What the response needs is every record, repeated verbatim, and no images.

··········

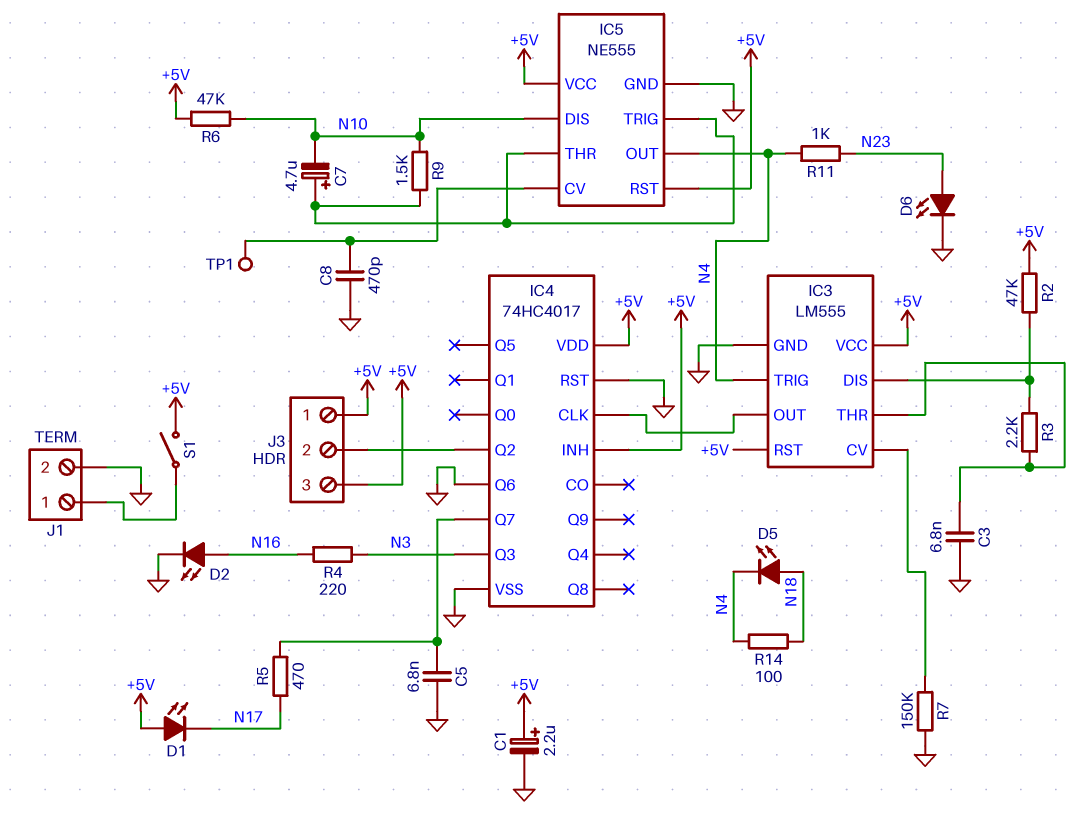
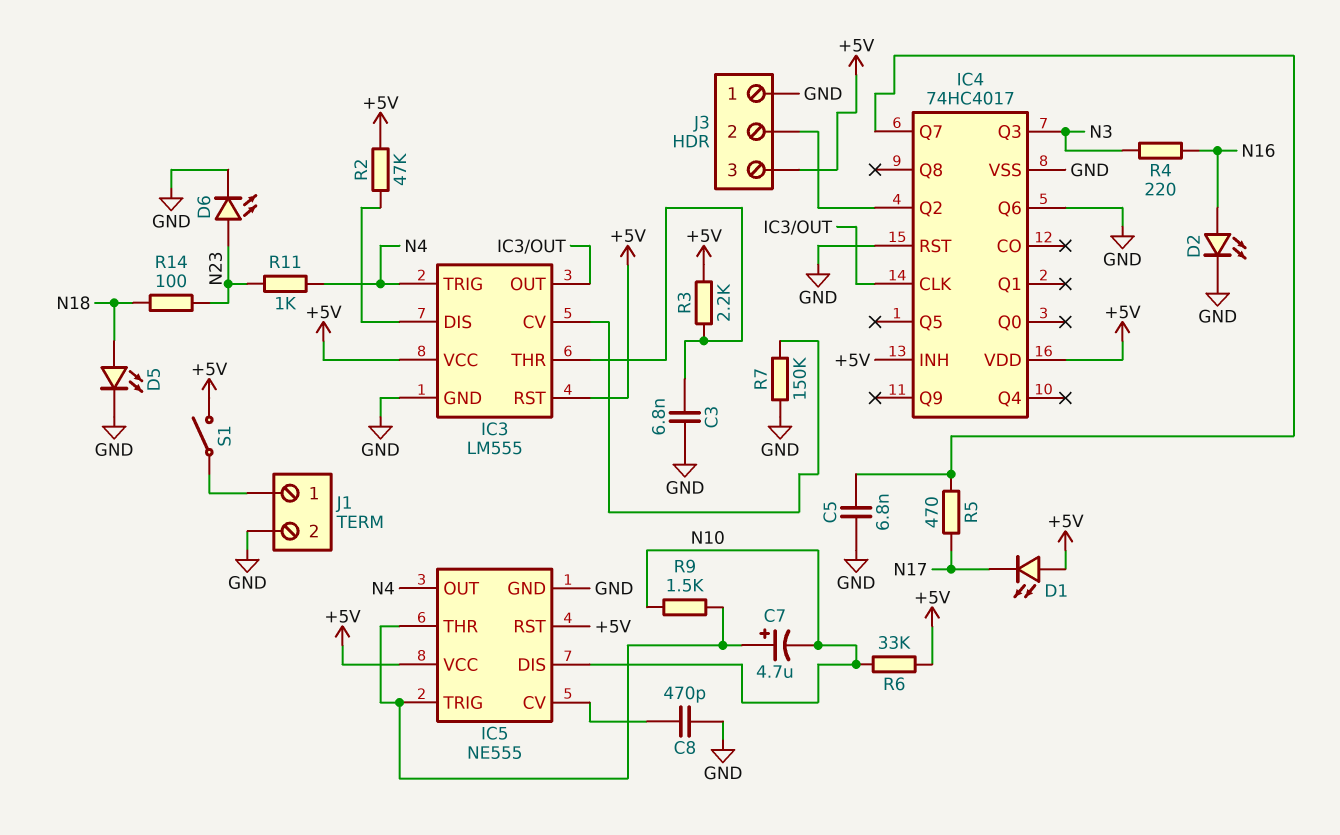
C1: 2.2uF (plus +5V, minus GND) -> none
D5: LED (A N18, K N4) -> LED (A N18, K GND)
J3 pin 1: +5V -> GND
R3: 2.2k (IC3/DIS, IC3/THR) -> 2.2k (+5V, IC3/THR)
R6: 47k (+5V, N10) -> 33k (+5V, N10)
R14: 100 (N4, N18) -> 100 (N18, N23)
TP1: test point (IC5/CV) -> none

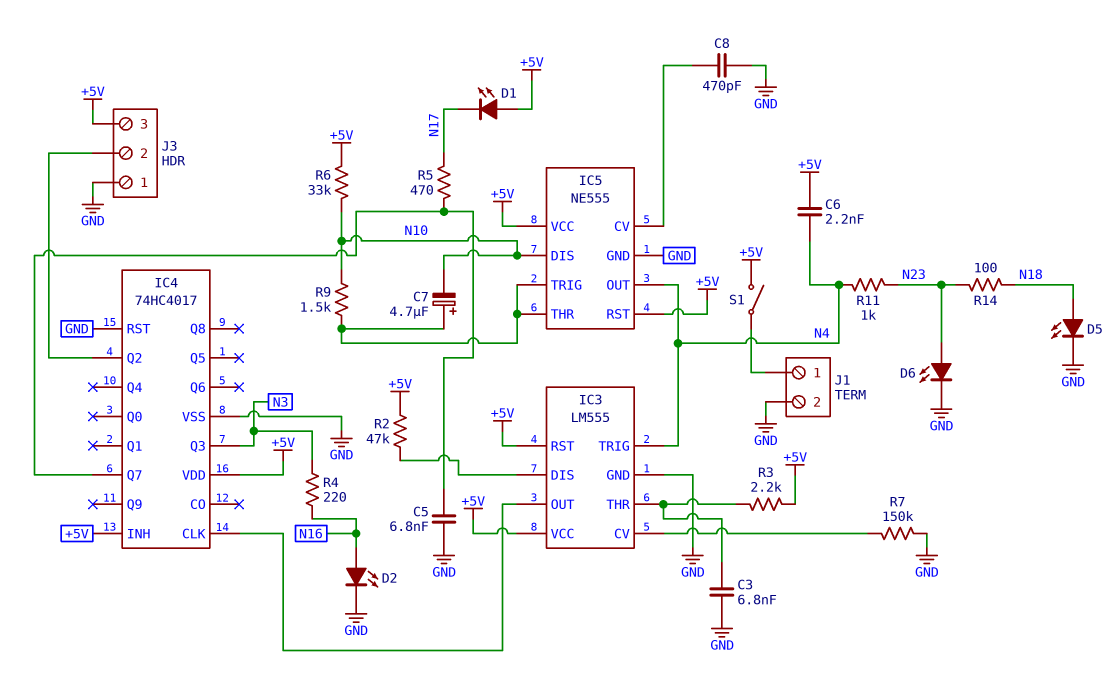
C6: none -> 2.2nF (+5V, N4)
IC4 pin Q6: GND -> none

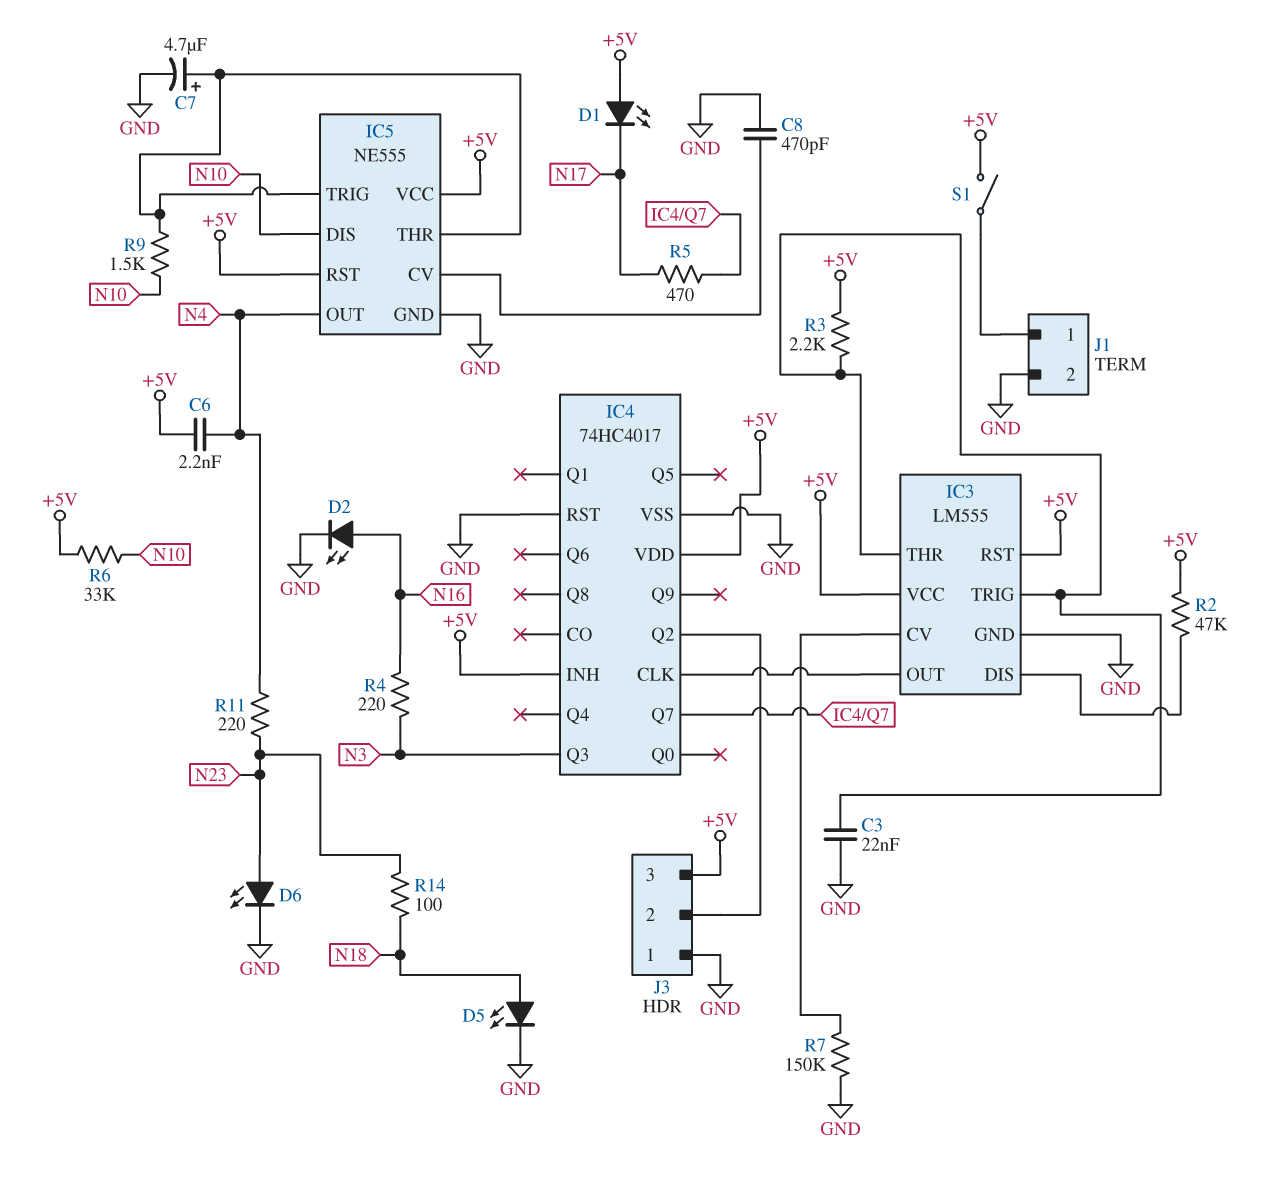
C3: 6.8nF (GND, IC3/THR) -> 22nF (GND, IC3/THR)
C5: 6.8nF (GND, IC4/Q7) -> none
C7: 4.7uF (plus IC5/THR, minus N10) -> 4.7uF (plus IC5/THR, minus GND)
IC3 pin TRIG: N4 -> IC3/THR
R11: 1k (N4, N23) -> 220 (N4, N23)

··········

Answer section -
C1: 2.2uF (plus +5V, minus GND) -> none
D5: LED (A N18, K N4) -> LED (A N18, K GND)
J3 pin 1: +5V -> GND
R3: 2.2k (IC3/DIS, IC3/THR) -> 2.2k (+5V, IC3/THR)
R6: 47k (+5V, N10) -> 33k (+5V, N10)
R14: 100 (N4, N18) -> 100 (N18, N23)
TP1: test point (IC5/CV) -> none

C6: none -> 2.2nF (+5V, N4)
IC4 pin Q6: GND -> none

C3: 6.8nF (GND, IC3/THR) -> 22nF (GND, IC3/THR)
C5: 6.8nF (GND, IC4/Q7) -> none
C7: 4.7uF (plus IC5/THR, minus N10) -> 4.7uF (plus IC5/THR, minus GND)
IC3 pin TRIG: N4 -> IC3/THR
R11: 1k (N4, N23) -> 220 (N4, N23)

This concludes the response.